-- Opening Marker --

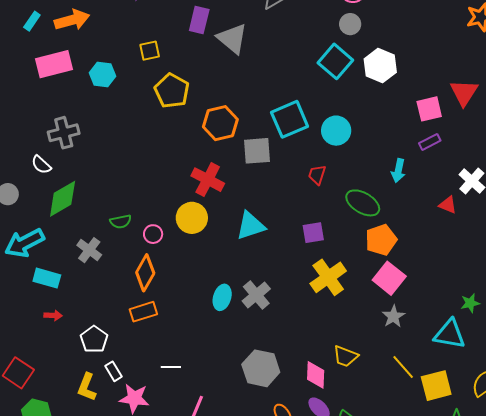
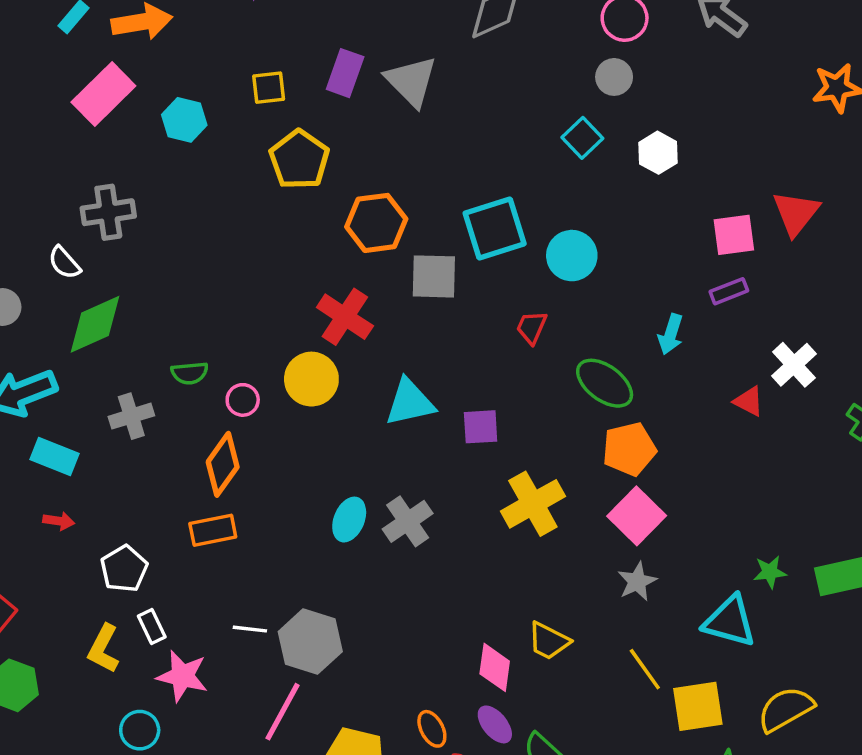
purple rectangle: (199, 20) -> (345, 73), moved
cyan square: (335, 61) -> (582, 138), size x0.7
pink rectangle: (54, 64) -> (103, 94), turned -36
white hexagon: (380, 66) -> (658, 153), size x0.7
purple square: (313, 233) -> (481, 427), moved
gray cross: (89, 250) -> (131, 416), turned 30
gray hexagon: (261, 368) -> (310, 642), moved

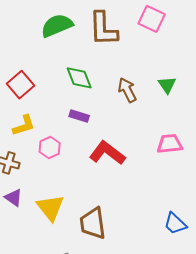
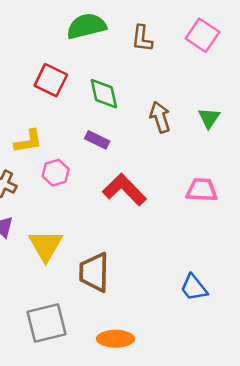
brown L-shape: (103, 29) -> (142, 39), size x0.6
red square: (20, 85) -> (51, 80), moved, turned -32

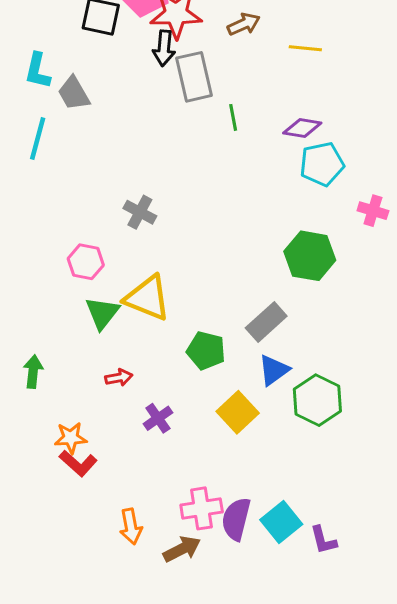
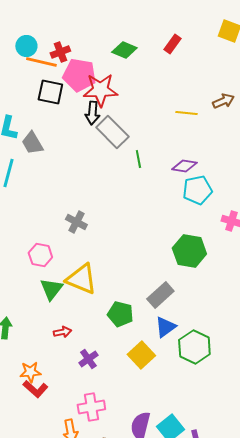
brown arrow: (244, 24) -> (223, 101), moved
gray rectangle: (194, 77) -> (112, 132), turned -32
pink cross: (202, 508) -> (91, 407), moved

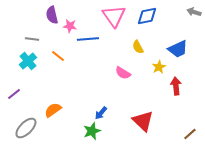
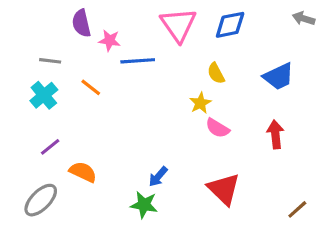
yellow star: (159, 67) -> (200, 103), moved
pink semicircle: (123, 73) -> (218, 128), moved
purple line: (14, 94) -> (50, 147), moved
orange semicircle: (53, 110) -> (83, 172), turned 60
green star: (92, 131) -> (144, 205), turned 30

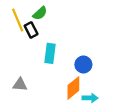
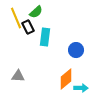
cyan rectangle: (50, 53) -> (45, 37), moved
blue circle: (83, 65) -> (76, 50), moved

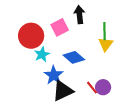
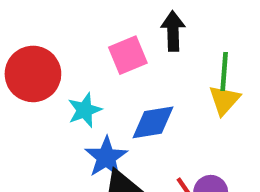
red circle: (31, 36) -> (33, 74), moved
blue diamond: (74, 57) -> (153, 122), turned -55

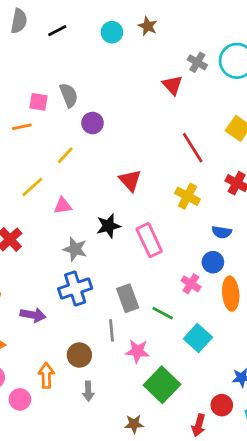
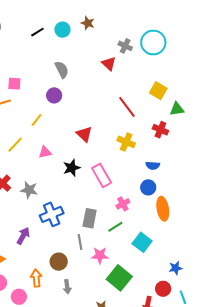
black line: (57, 31) -> (37, 32), moved
gray semicircle: (69, 95) -> (62, 70), moved
pink triangle: (63, 206) -> (45, 152), moved
gray star: (75, 249) -> (29, 190), moved
pink cross: (191, 284) -> (123, 204), moved, turned 32
gray rectangle: (128, 298) -> (90, 218), turned 36
green line: (163, 313) -> (115, 227), turned -56
purple arrow: (33, 315) -> (23, 236), turned -66

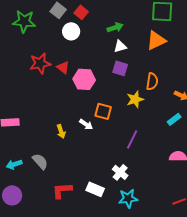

-- Closing Marker --

- [EXERCISE]: Where the line with "blue diamond: (74, 57)" appears, begin there and transcribe exactly through the last line of the data, leaving all pictures aside.

- [EXERCISE RESPONSE]:
blue diamond: (74, 57) -> (153, 122), turned -55

black line: (57, 31) -> (37, 32), moved
gray semicircle: (69, 95) -> (62, 70), moved
pink triangle: (63, 206) -> (45, 152), moved
gray star: (75, 249) -> (29, 190), moved
pink cross: (191, 284) -> (123, 204), moved, turned 32
gray rectangle: (128, 298) -> (90, 218), turned 36
green line: (163, 313) -> (115, 227), turned -56
purple arrow: (33, 315) -> (23, 236), turned -66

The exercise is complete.